▸ Activity:
Wherever a line holds the word "repainted", copy that line from the data.

▸ Provided material:

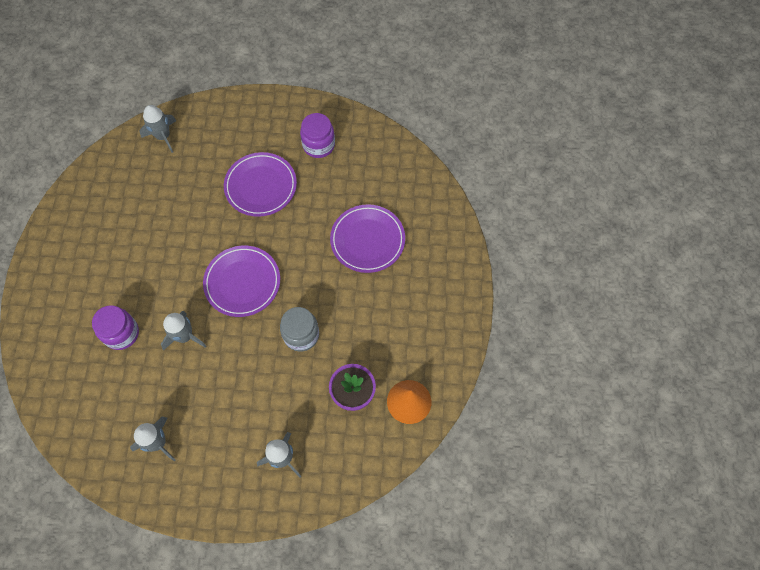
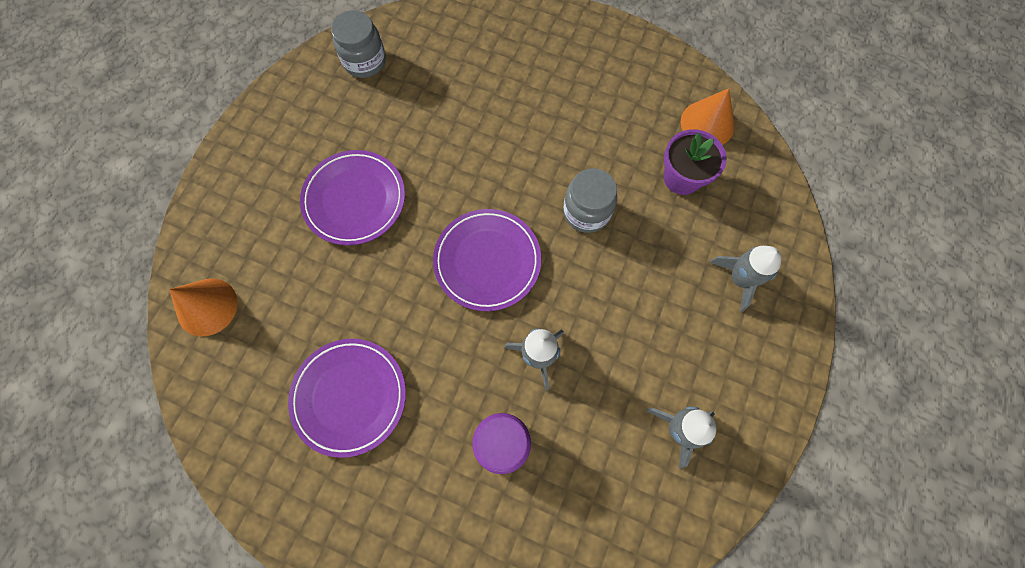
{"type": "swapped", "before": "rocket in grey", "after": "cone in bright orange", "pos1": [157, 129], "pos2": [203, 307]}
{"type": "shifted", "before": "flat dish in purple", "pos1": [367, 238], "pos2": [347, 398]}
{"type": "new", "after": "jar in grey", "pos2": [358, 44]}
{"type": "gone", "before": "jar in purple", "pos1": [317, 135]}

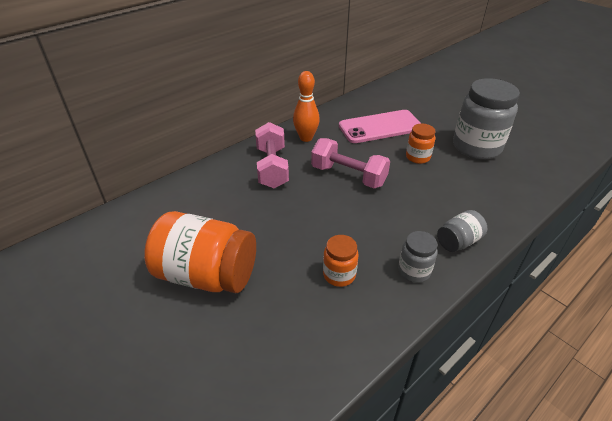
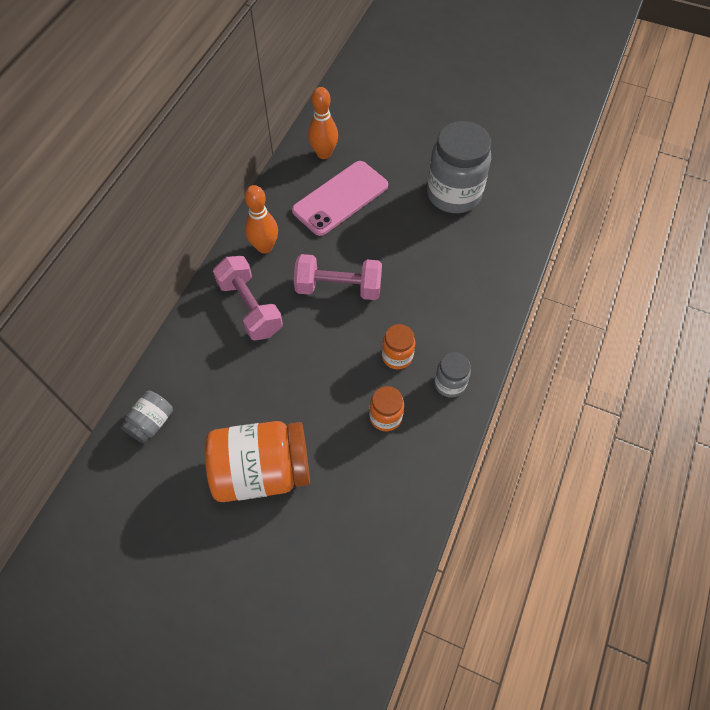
{"type": "shifted", "before": "jar in grey", "pos1": [462, 231], "pos2": [146, 417]}
{"type": "new", "after": "tenpin in bright orange", "pos2": [323, 123]}
{"type": "shifted", "before": "jar in bright orange", "pos1": [420, 144], "pos2": [398, 346]}

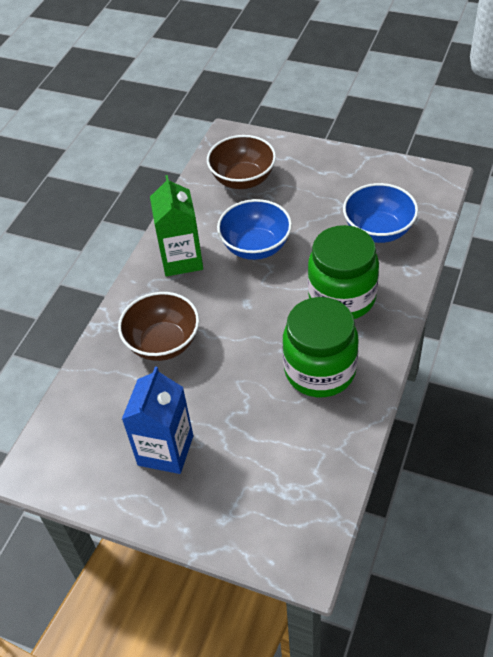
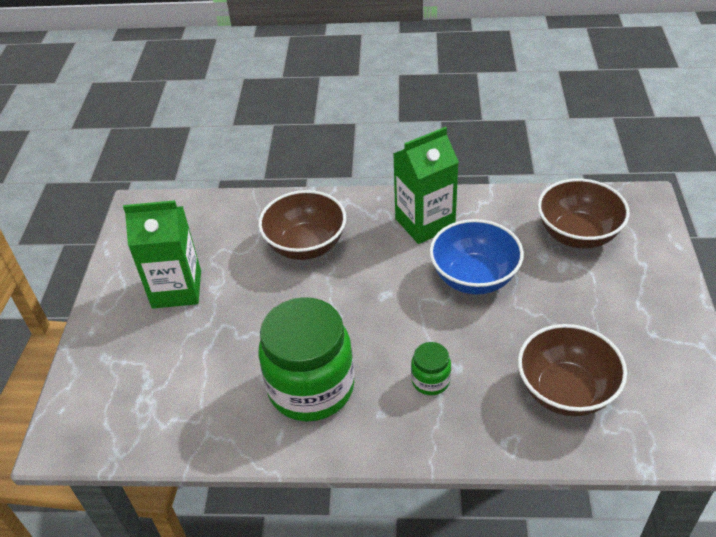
{"type": "repainted", "before": "milk carton in cobalt", "after": "milk carton in emerald", "pos1": [157, 420], "pos2": [162, 254]}
{"type": "scaled", "before": "jar in emerald", "pos1": [343, 272], "pos2": [431, 368], "scale": 0.44}
{"type": "repainted", "before": "deep dish in cobalt", "after": "deep dish in brown", "pos1": [380, 213], "pos2": [572, 370]}

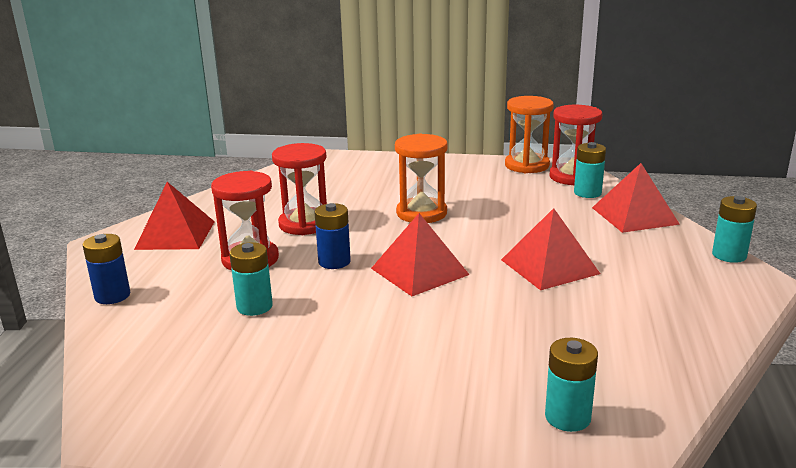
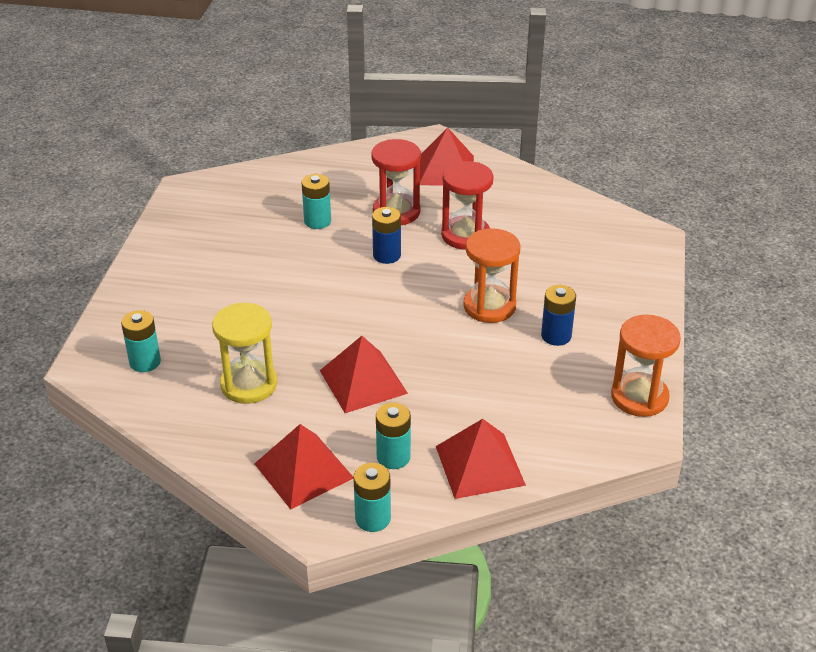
{"type": "new", "after": "sandglass in yellow", "pos2": [244, 353]}
{"type": "shifted", "before": "pyramid shape in crimson", "pos1": [420, 254], "pos2": [303, 467]}
{"type": "shifted", "before": "battery in aqua", "pos1": [590, 170], "pos2": [393, 436]}
{"type": "shifted", "before": "battery in cobalt", "pos1": [106, 269], "pos2": [558, 315]}
{"type": "gone", "before": "sandglass in crimson", "pos1": [576, 145]}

▸ Answer for the task:
{"type": "repainted", "before": "milk carton in cobalt", "after": "milk carton in emerald", "pos1": [157, 420], "pos2": [162, 254]}
{"type": "repainted", "before": "deep dish in cobalt", "after": "deep dish in brown", "pos1": [380, 213], "pos2": [572, 370]}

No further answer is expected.